_YOUR GOAL_:
The records must be retyped exactly, with no pictures included.

_SUPPLIED RECORDS_:
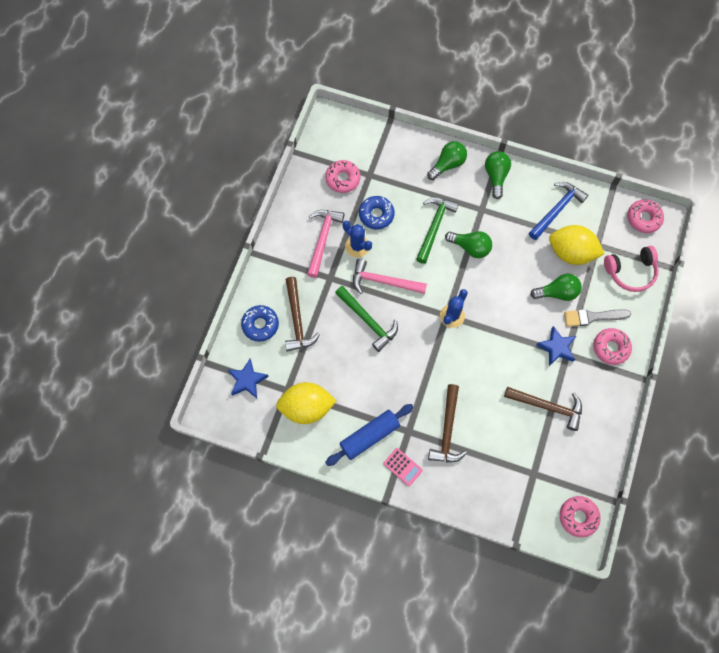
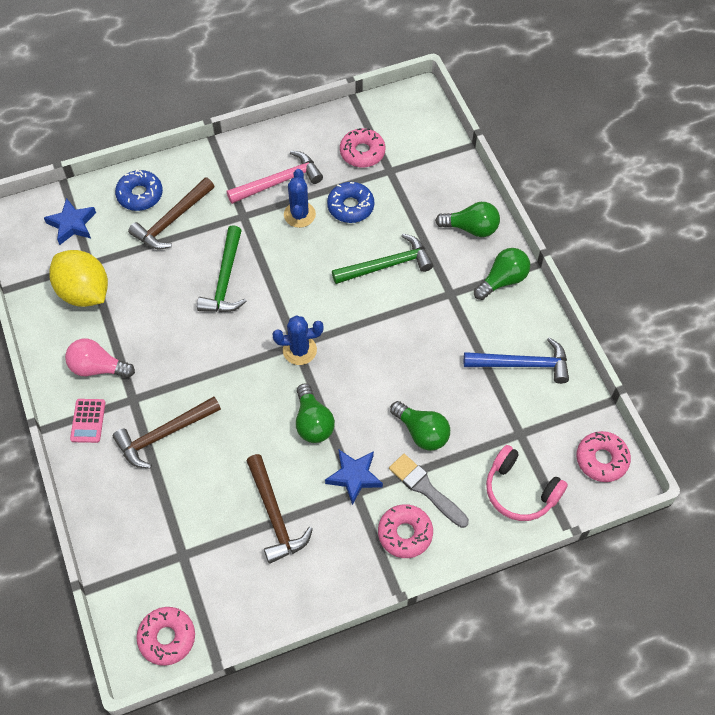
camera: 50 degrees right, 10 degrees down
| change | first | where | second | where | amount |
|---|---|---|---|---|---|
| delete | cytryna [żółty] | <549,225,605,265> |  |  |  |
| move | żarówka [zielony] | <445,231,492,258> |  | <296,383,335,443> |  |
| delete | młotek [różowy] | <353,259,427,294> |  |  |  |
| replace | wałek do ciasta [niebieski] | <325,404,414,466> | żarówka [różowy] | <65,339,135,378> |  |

_EXERCISE OUTPUT_:
camera: 50 degrees right, 10 degrees down
| change | first | where | second | where | amount |
|---|---|---|---|---|---|
| delete | cytryna [żółty] | <549,225,605,265> |  |  |  |
| move | żarówka [zielony] | <445,231,492,258> |  | <296,383,335,443> |  |
| delete | młotek [różowy] | <353,259,427,294> |  |  |  |
| replace | wałek do ciasta [niebieski] | <325,404,414,466> | żarówka [różowy] | <65,339,135,378> |  |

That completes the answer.